» **ACTION ITEM**
Every record below should be copied exactly, with the pictures left out.

» **DATASET CONTENT**
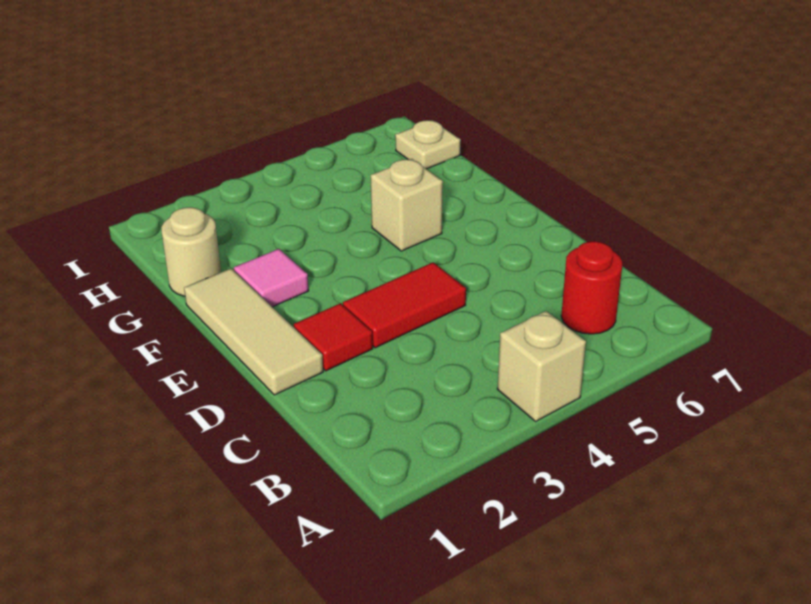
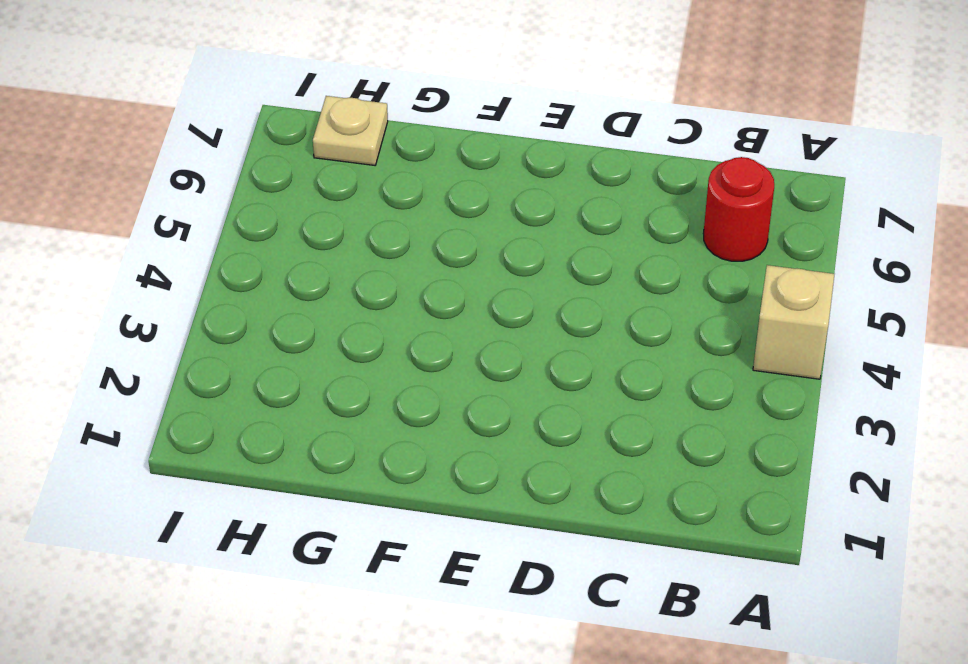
none -> tan tile D1:F1 level 1
none -> red tile D2 level 1

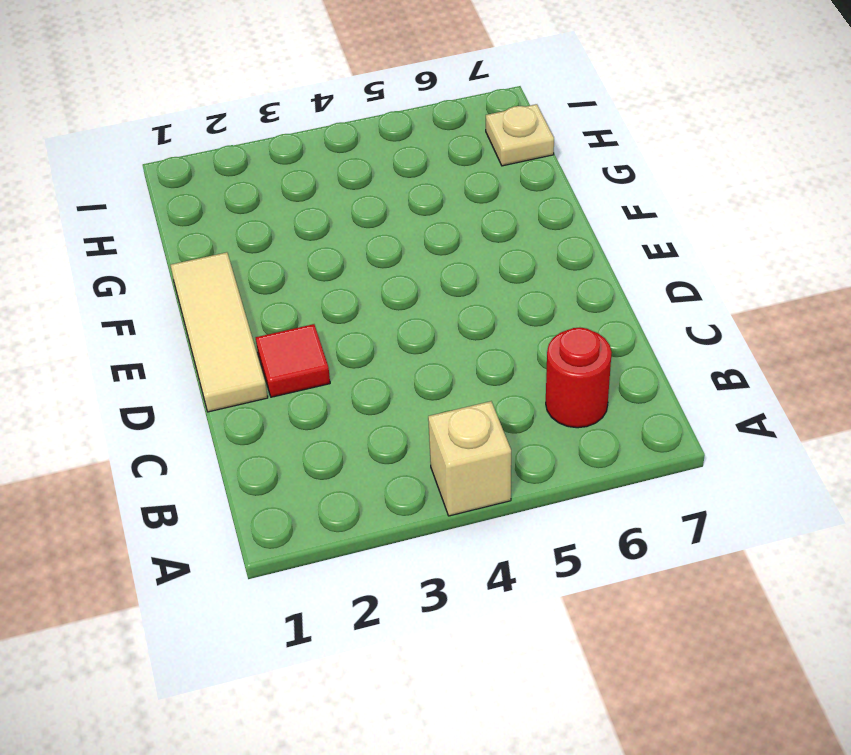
none -> red tile D3:D4 level 1
none -> pink tile F2 level 1

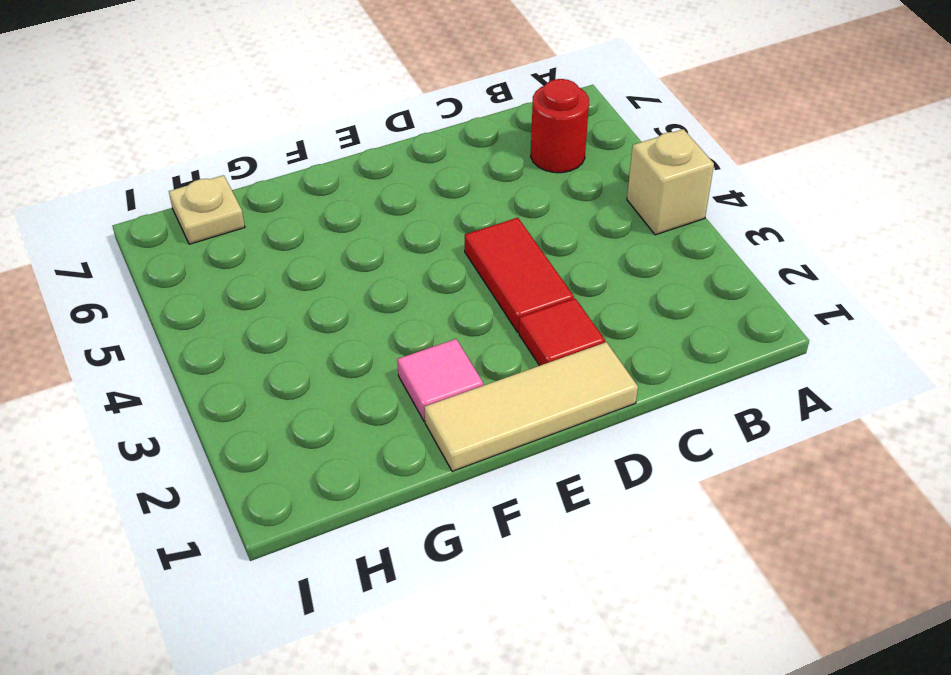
none -> tan brick F5 level 1
none -> tan round brick G1 level 1

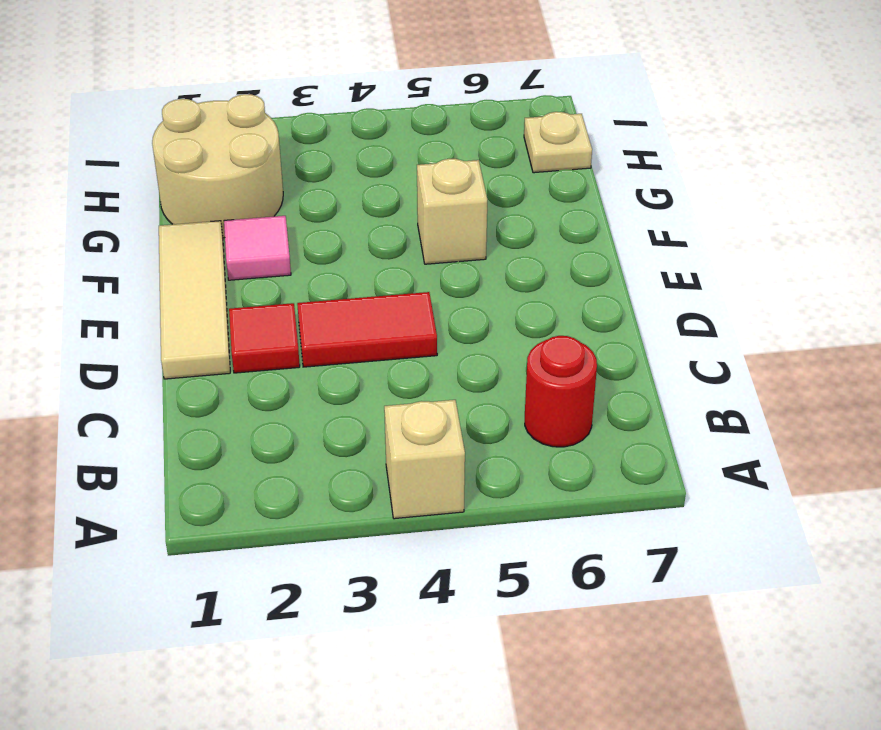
tan round brick G1:H2 level 1 -> tan round brick G1 level 1

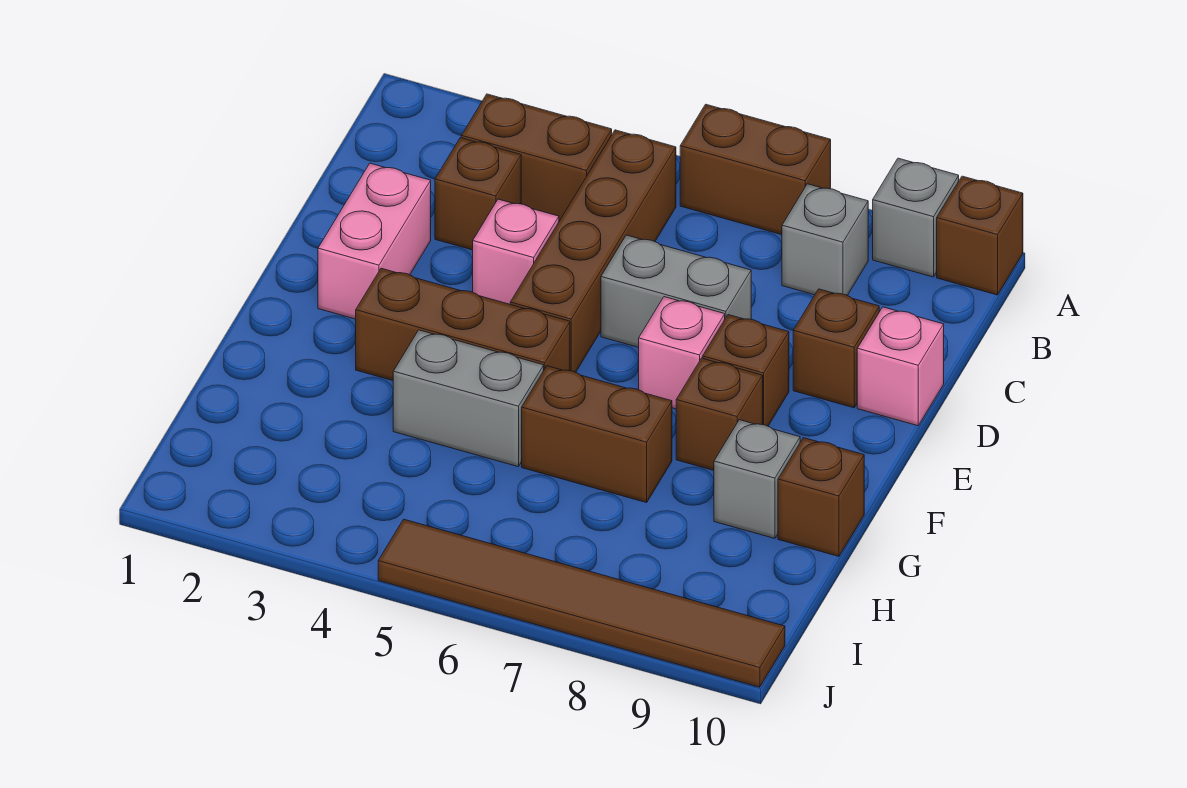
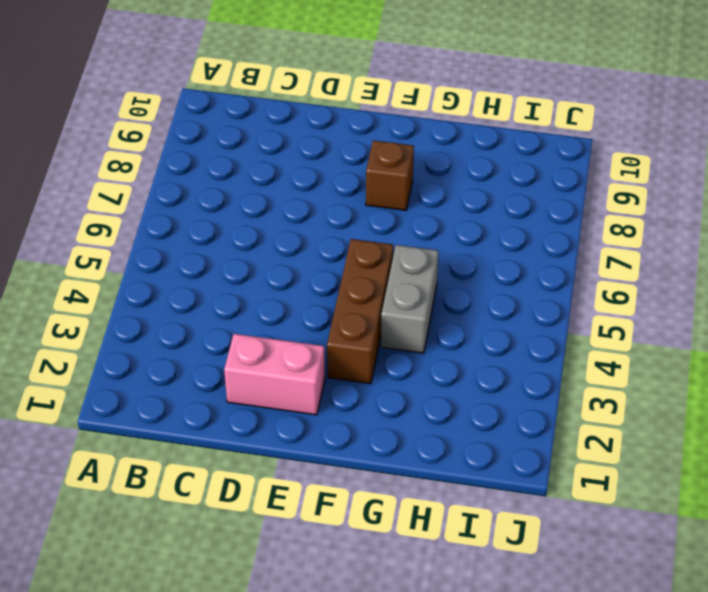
none -> brown brick A6:A7 level 1
none -> grey brick A9 level 1
none -> brown brick A10 level 1

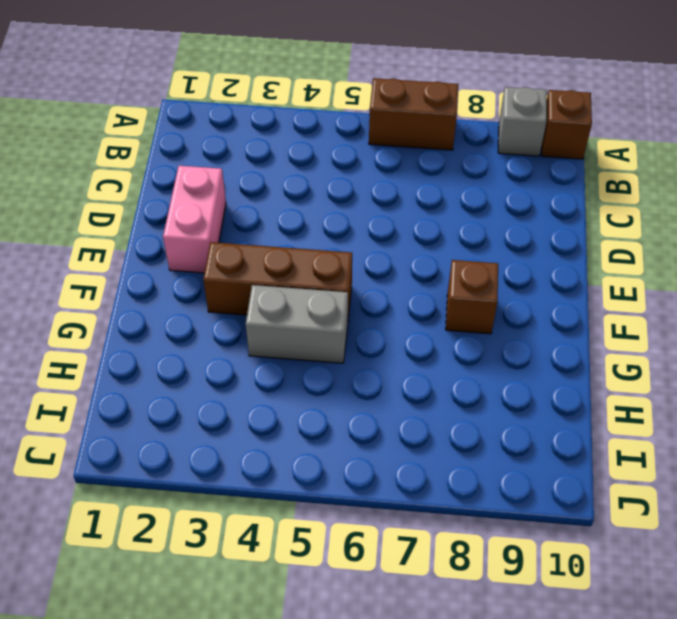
none -> brown brick B3:B4 level 1
none -> brown brick B5:E5 level 1
none -> grey brick B8 level 1

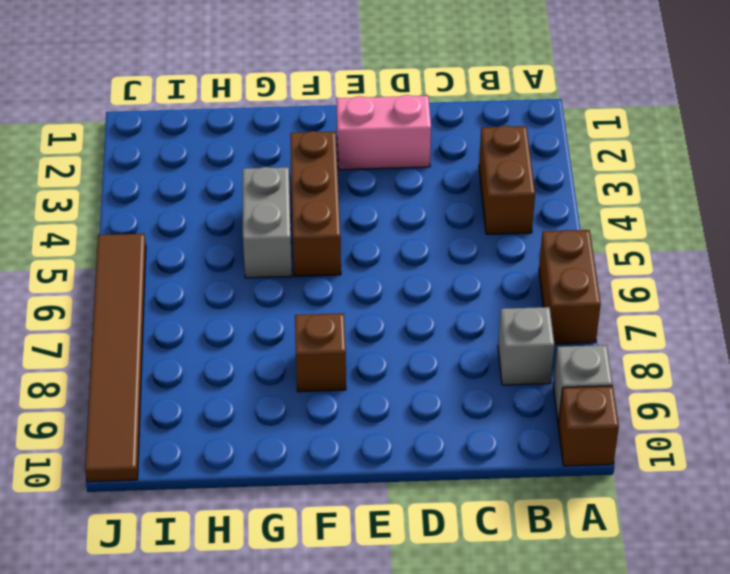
none -> brown brick B5:E5 level 1
none -> brown brick C3 level 1
none -> pink brick D4 level 1

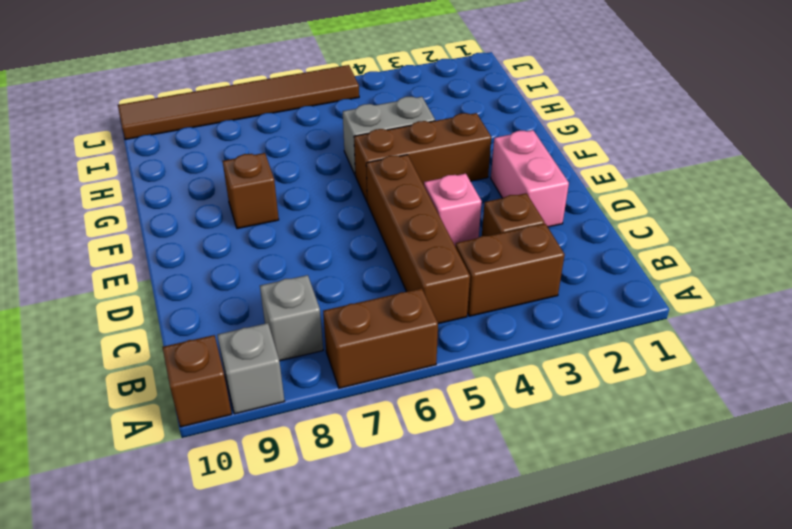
none -> grey brick D6:D7 level 1
none -> brown brick D9 level 1
none -> pink brick D10 level 1

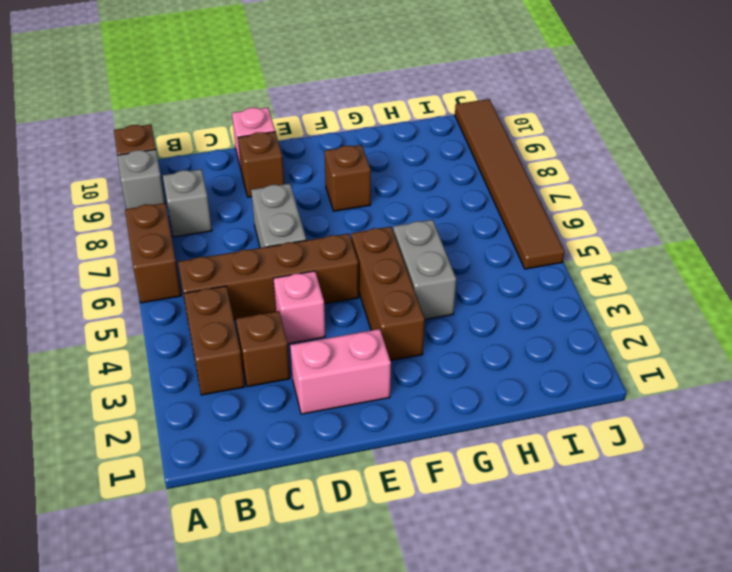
none -> pink brick E7 level 1
none -> brown brick E8 level 1
none -> brown brick G6:G7 level 1

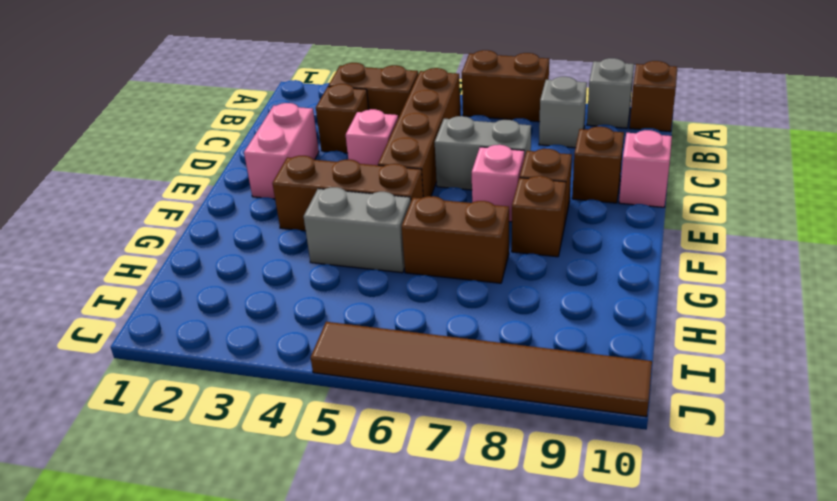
none -> grey brick G9 level 1
none -> brown brick G10 level 1

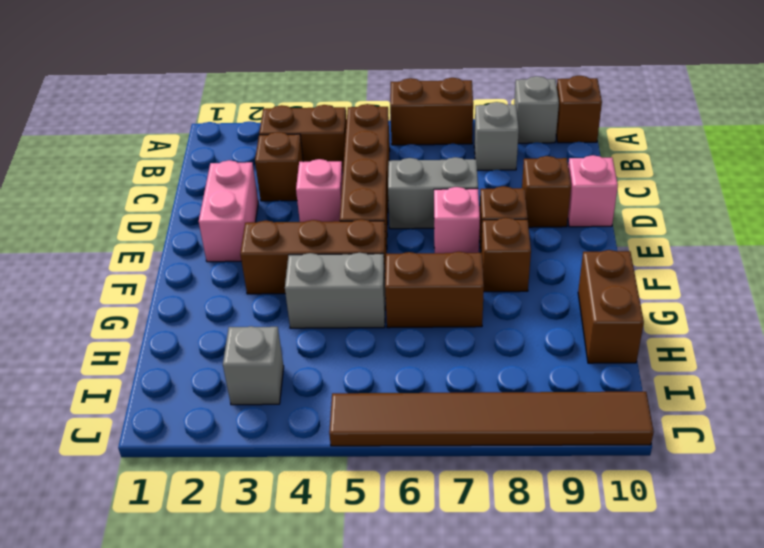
brown brick G10:H10 level 1 -> brown brick G10 level 1
grey brick I3 level 1 -> grey brick G9 level 1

» **TASK OUTPUT**
none -> tan tile D1:F1 level 1
none -> red tile D2 level 1

none -> red tile D3:D4 level 1
none -> pink tile F2 level 1

none -> tan brick F5 level 1
none -> tan round brick G1 level 1

tan round brick G1:H2 level 1 -> tan round brick G1 level 1

none -> brown brick A6:A7 level 1
none -> grey brick A9 level 1
none -> brown brick A10 level 1

none -> brown brick B3:B4 level 1
none -> brown brick B5:E5 level 1
none -> grey brick B8 level 1

none -> brown brick B5:E5 level 1
none -> brown brick C3 level 1
none -> pink brick D4 level 1

none -> grey brick D6:D7 level 1
none -> brown brick D9 level 1
none -> pink brick D10 level 1

none -> pink brick E7 level 1
none -> brown brick E8 level 1
none -> brown brick G6:G7 level 1

none -> grey brick G9 level 1
none -> brown brick G10 level 1

brown brick G10:H10 level 1 -> brown brick G10 level 1
grey brick I3 level 1 -> grey brick G9 level 1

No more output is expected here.